Your assignment: Retype, exactly and completely, the listing that comes next, skipping its images.

Given information:
■ ■ ■ ■
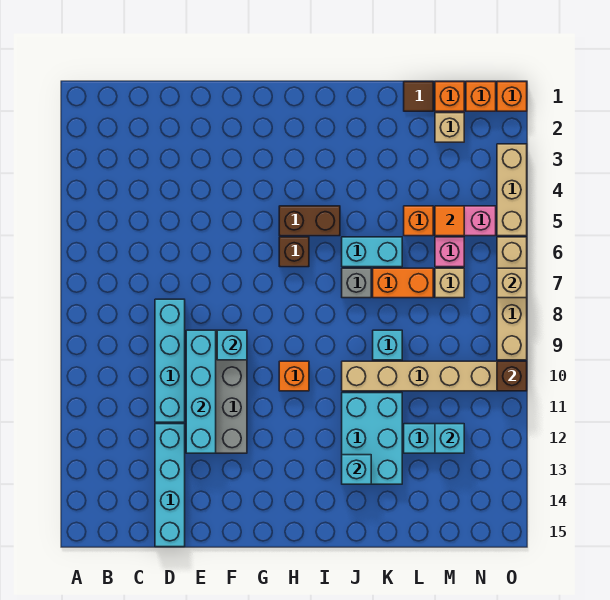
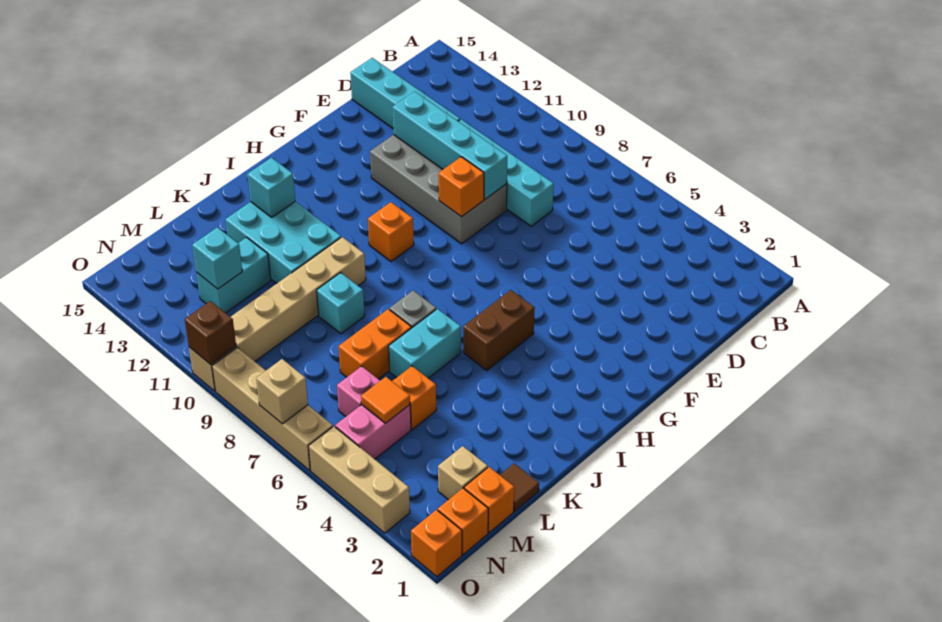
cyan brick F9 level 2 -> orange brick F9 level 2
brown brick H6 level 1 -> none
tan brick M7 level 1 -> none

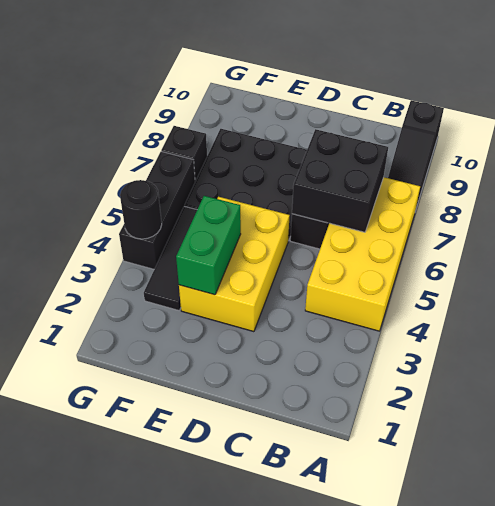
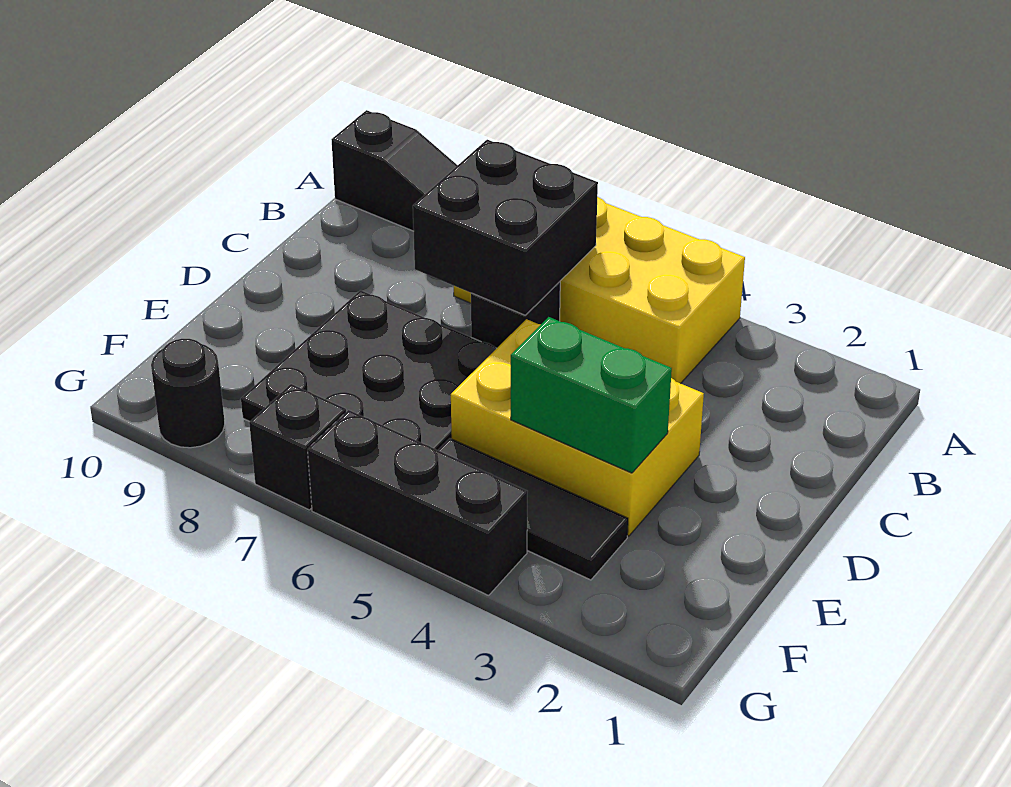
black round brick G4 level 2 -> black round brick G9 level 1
■ ■ ■ ■
Result of the task:
cyan brick F9 level 2 -> orange brick F9 level 2
brown brick H6 level 1 -> none
tan brick M7 level 1 -> none

black round brick G4 level 2 -> black round brick G9 level 1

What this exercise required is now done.